Revision tracking records>
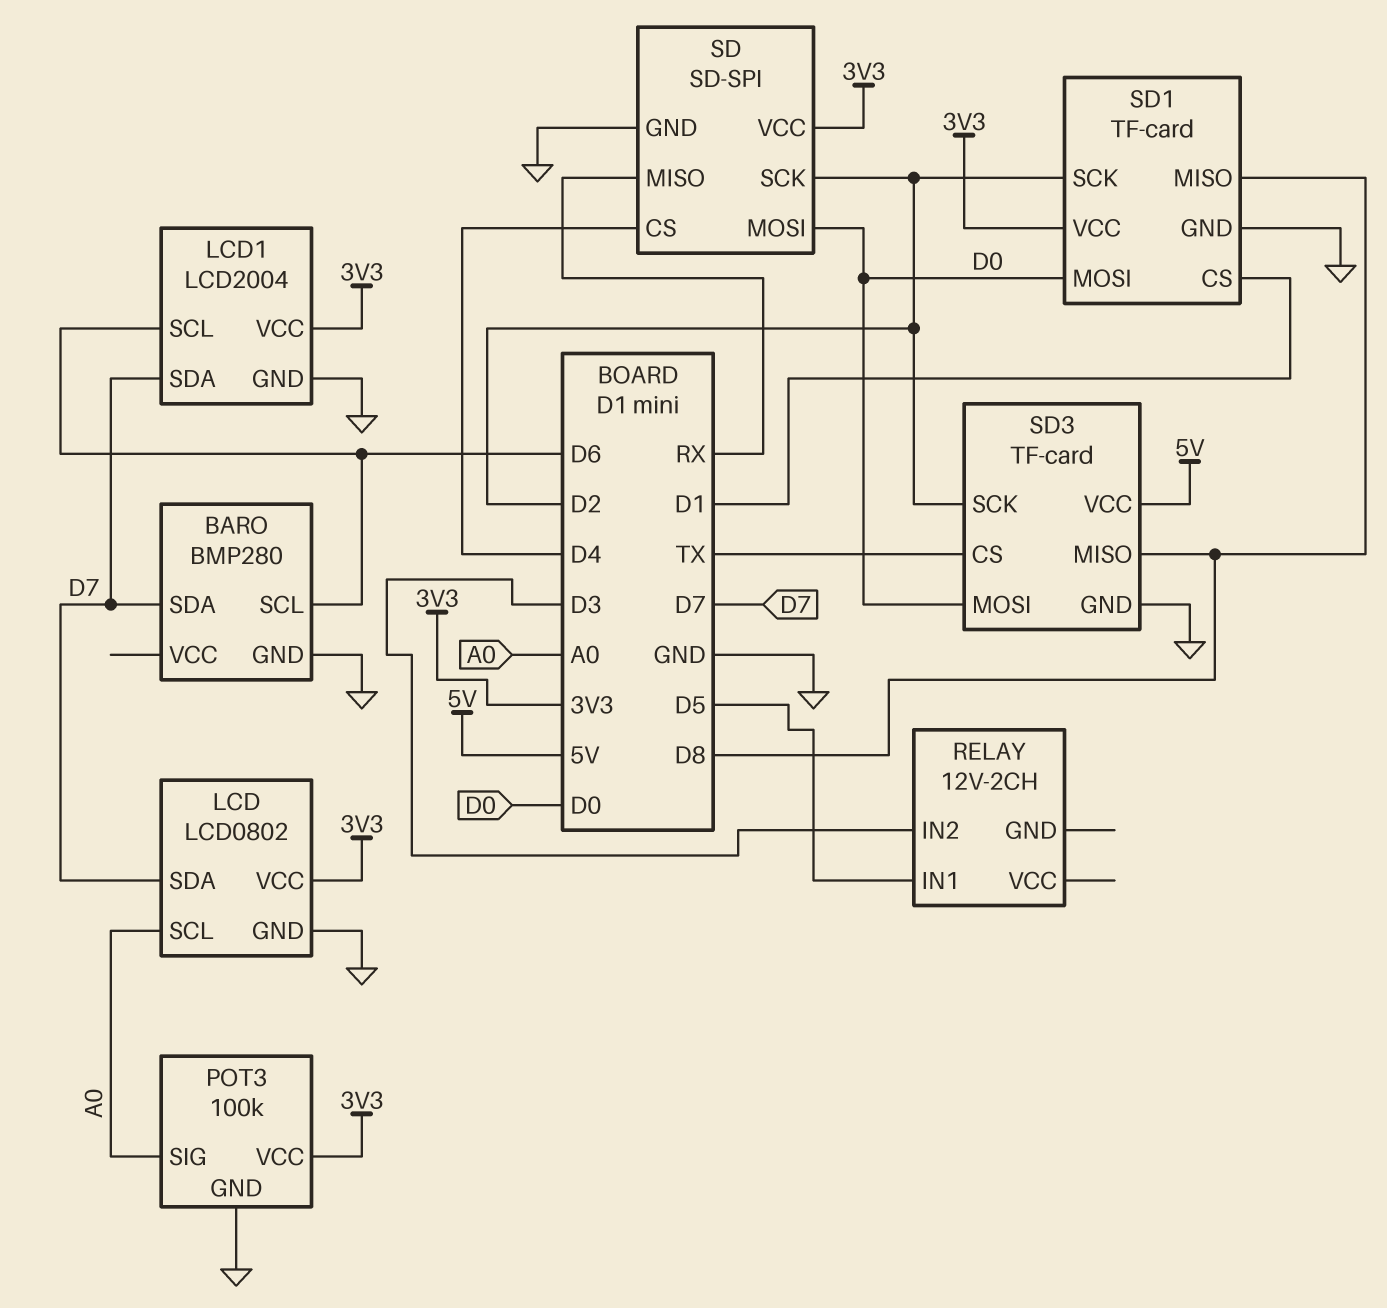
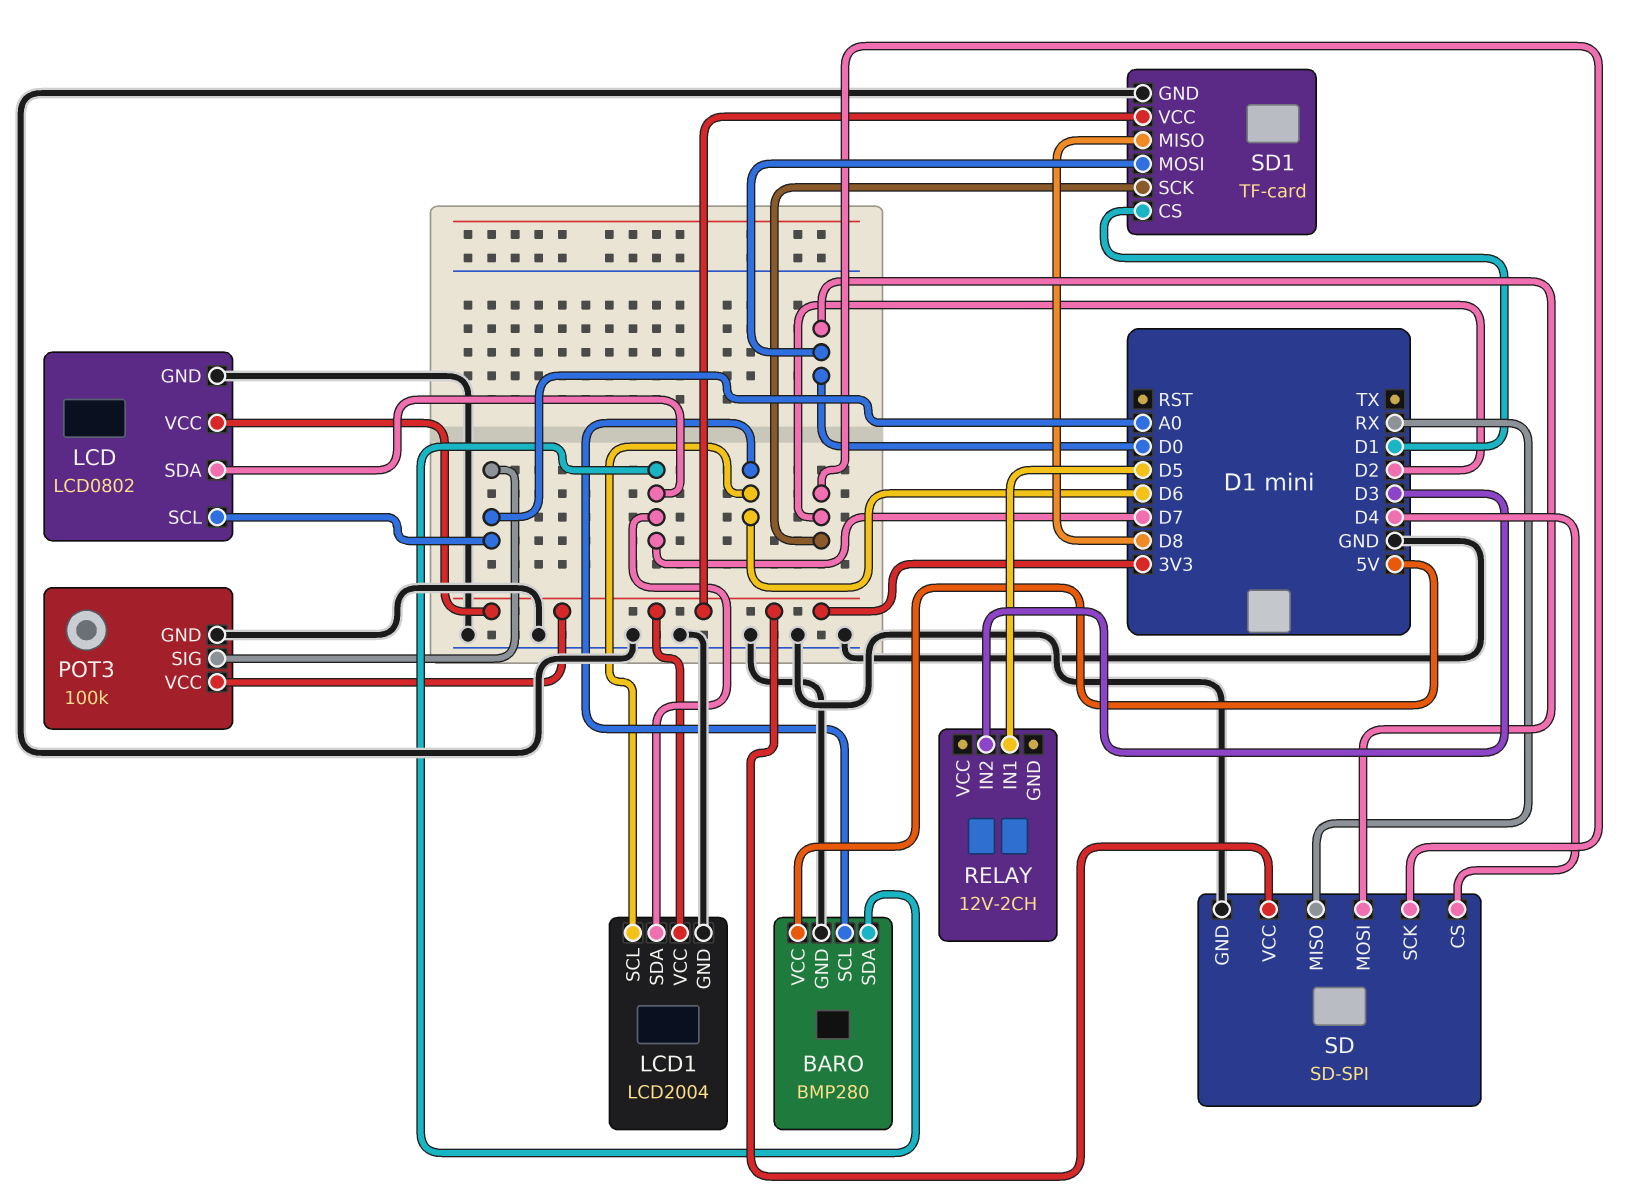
BARO pin VCC: none -> 5V
SD3: TF-card -> none
SD3 pin CS: TX -> none
SD3 pin GND: GND -> none
SD3 pin MISO: D8 -> none
SD3 pin MOSI: D0 -> none
SD3 pin SCK: D2 -> none
SD3 pin VCC: 5V -> none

EXERCISE GOAL>
Each entry above should be printed again word for word, with any picture dropped.

SOLVED PROBLEM>
BARO pin VCC: none -> 5V
SD3: TF-card -> none
SD3 pin CS: TX -> none
SD3 pin GND: GND -> none
SD3 pin MISO: D8 -> none
SD3 pin MOSI: D0 -> none
SD3 pin SCK: D2 -> none
SD3 pin VCC: 5V -> none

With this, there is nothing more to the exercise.